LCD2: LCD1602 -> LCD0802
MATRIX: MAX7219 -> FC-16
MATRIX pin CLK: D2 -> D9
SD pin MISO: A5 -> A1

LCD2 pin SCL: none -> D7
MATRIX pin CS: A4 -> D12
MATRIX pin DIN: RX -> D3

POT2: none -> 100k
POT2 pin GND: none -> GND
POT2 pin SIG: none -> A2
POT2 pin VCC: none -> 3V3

--

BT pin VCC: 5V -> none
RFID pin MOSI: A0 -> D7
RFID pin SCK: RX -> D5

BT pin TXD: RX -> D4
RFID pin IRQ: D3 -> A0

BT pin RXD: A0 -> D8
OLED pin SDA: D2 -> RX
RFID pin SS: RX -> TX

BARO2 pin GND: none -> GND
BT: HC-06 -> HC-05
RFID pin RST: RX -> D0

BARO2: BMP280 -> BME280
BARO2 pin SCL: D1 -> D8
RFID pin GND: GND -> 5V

---

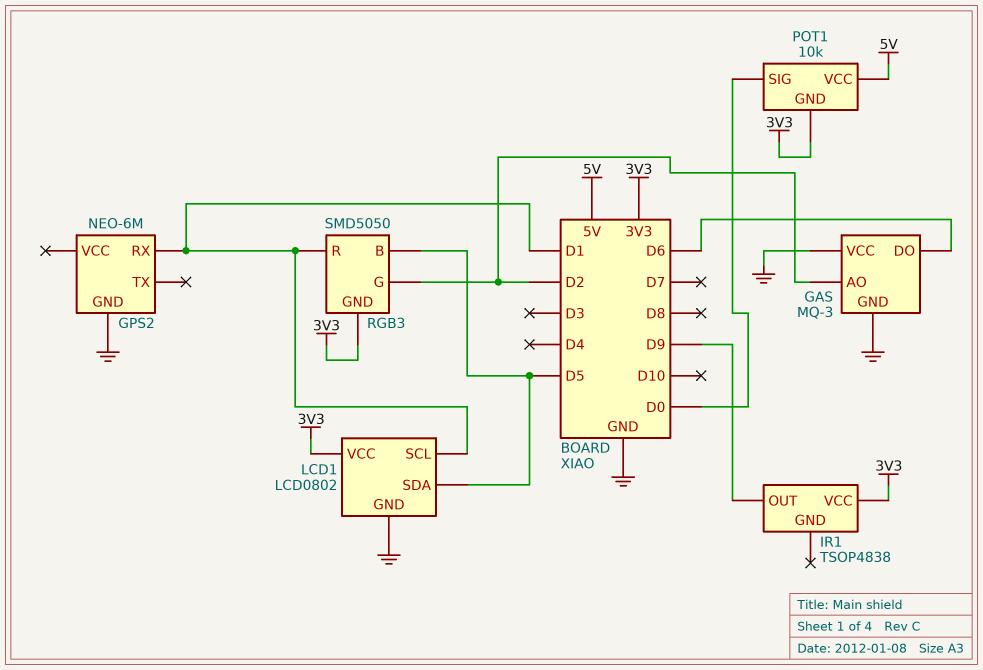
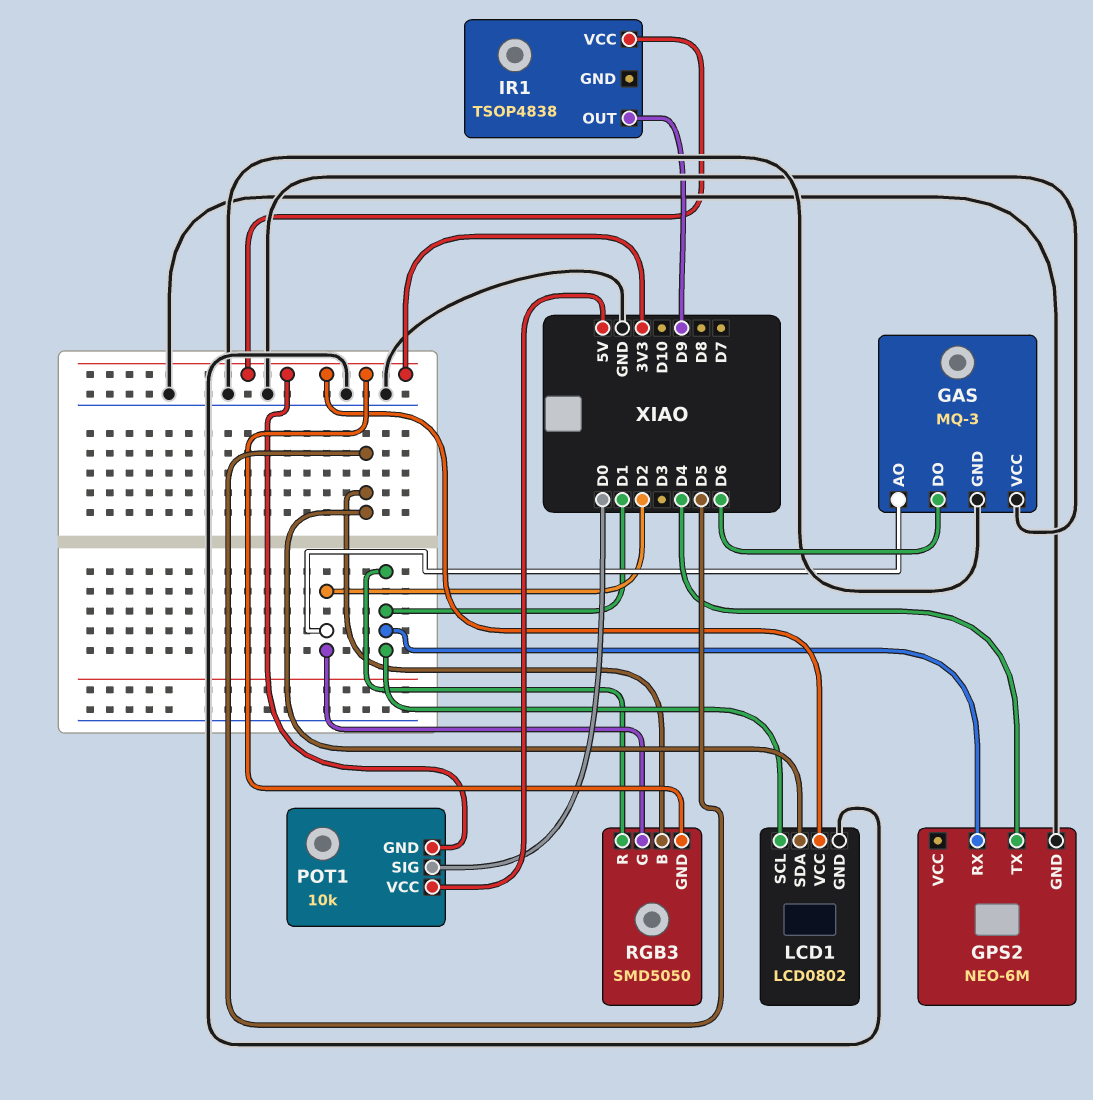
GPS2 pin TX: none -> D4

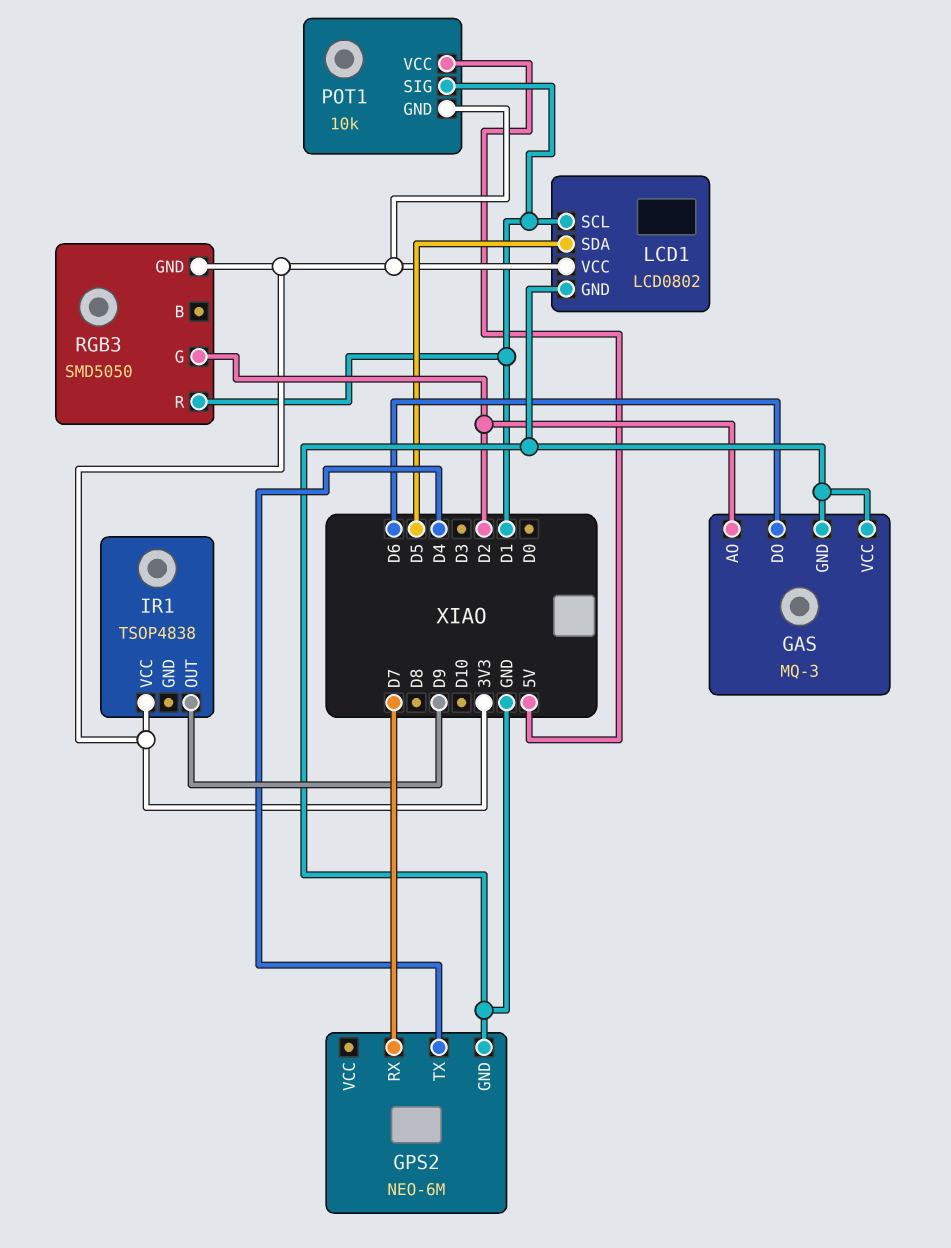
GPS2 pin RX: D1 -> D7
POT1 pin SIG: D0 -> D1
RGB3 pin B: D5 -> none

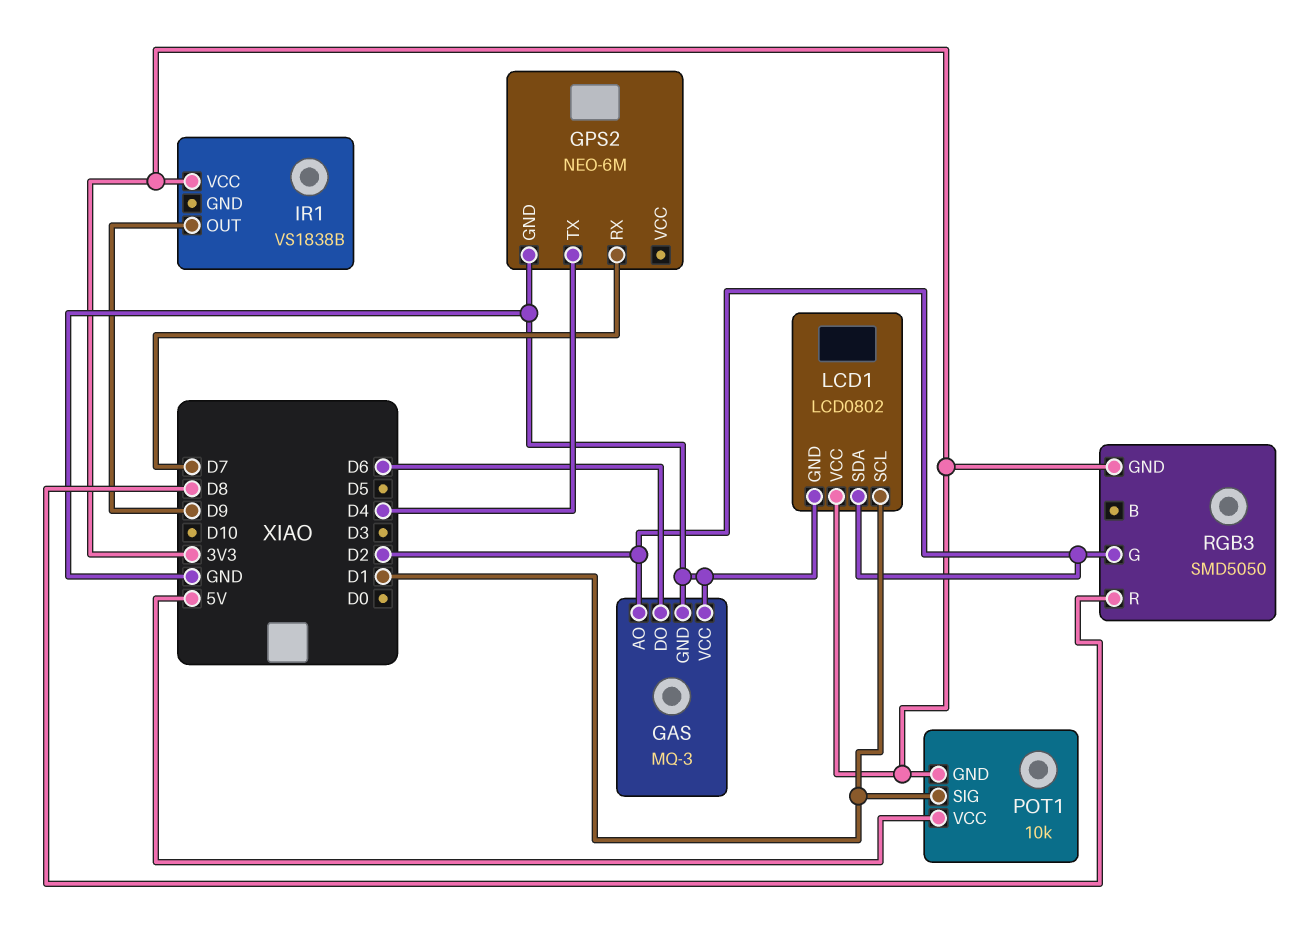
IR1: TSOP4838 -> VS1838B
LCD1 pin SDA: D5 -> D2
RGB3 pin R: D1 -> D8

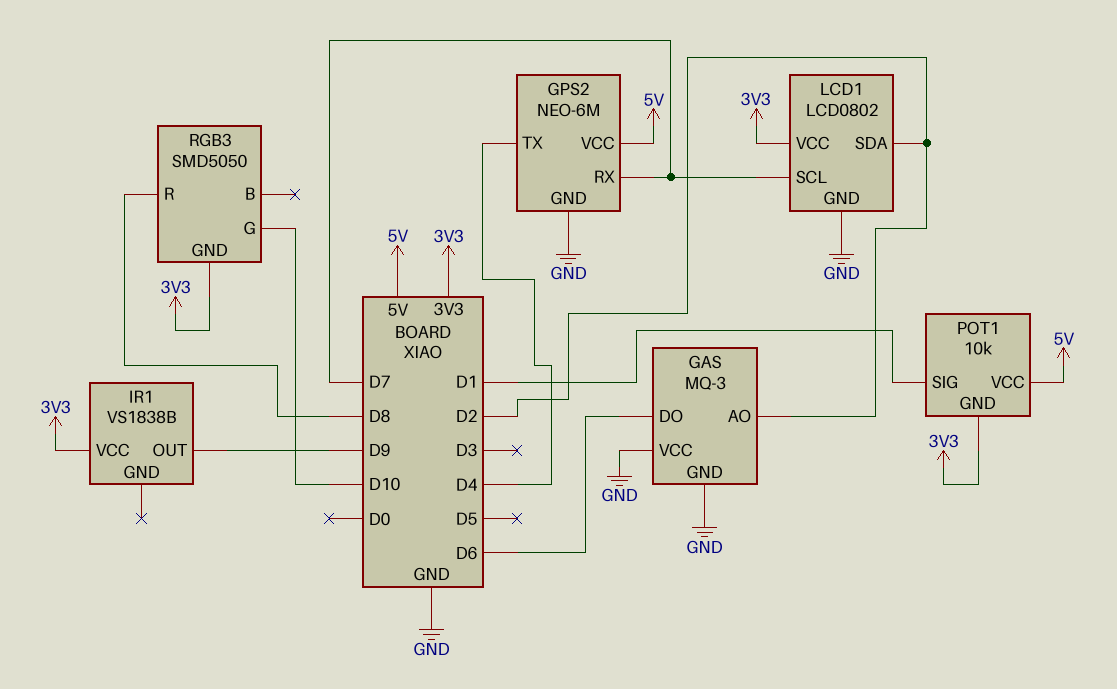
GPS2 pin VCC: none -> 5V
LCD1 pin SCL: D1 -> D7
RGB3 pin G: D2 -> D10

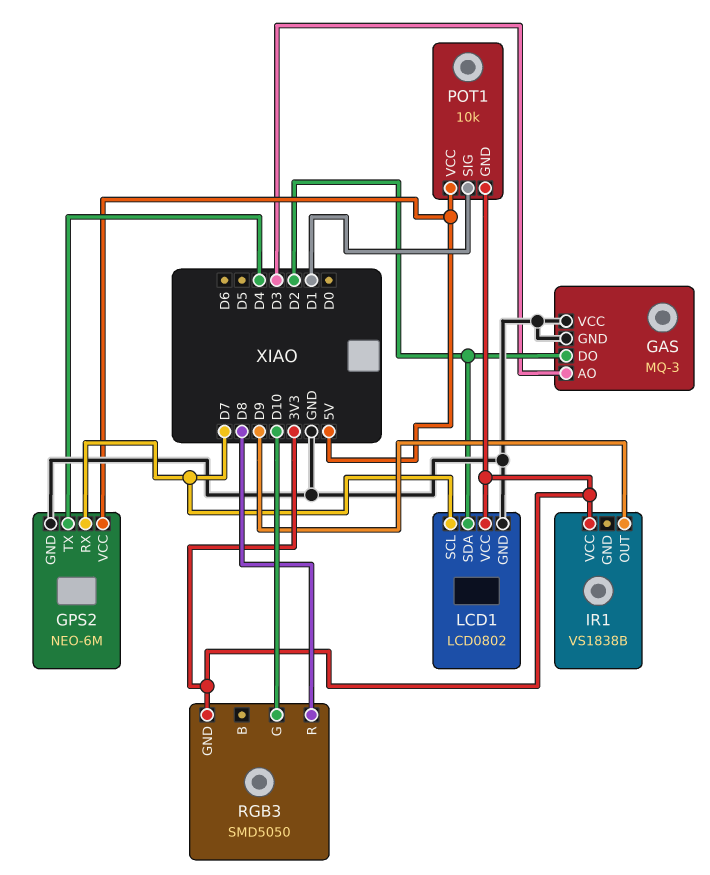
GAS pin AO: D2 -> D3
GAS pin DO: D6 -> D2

**Exercise description**: Start with the line above that contains "BT: HC-06 -> HC-05" and stop after the line that contains "RFID pin GND: GND -> 5V". Output those lines exactly, and only those.

**Written answer**:
BT: HC-06 -> HC-05
RFID pin RST: RX -> D0

BARO2: BMP280 -> BME280
BARO2 pin SCL: D1 -> D8
RFID pin GND: GND -> 5V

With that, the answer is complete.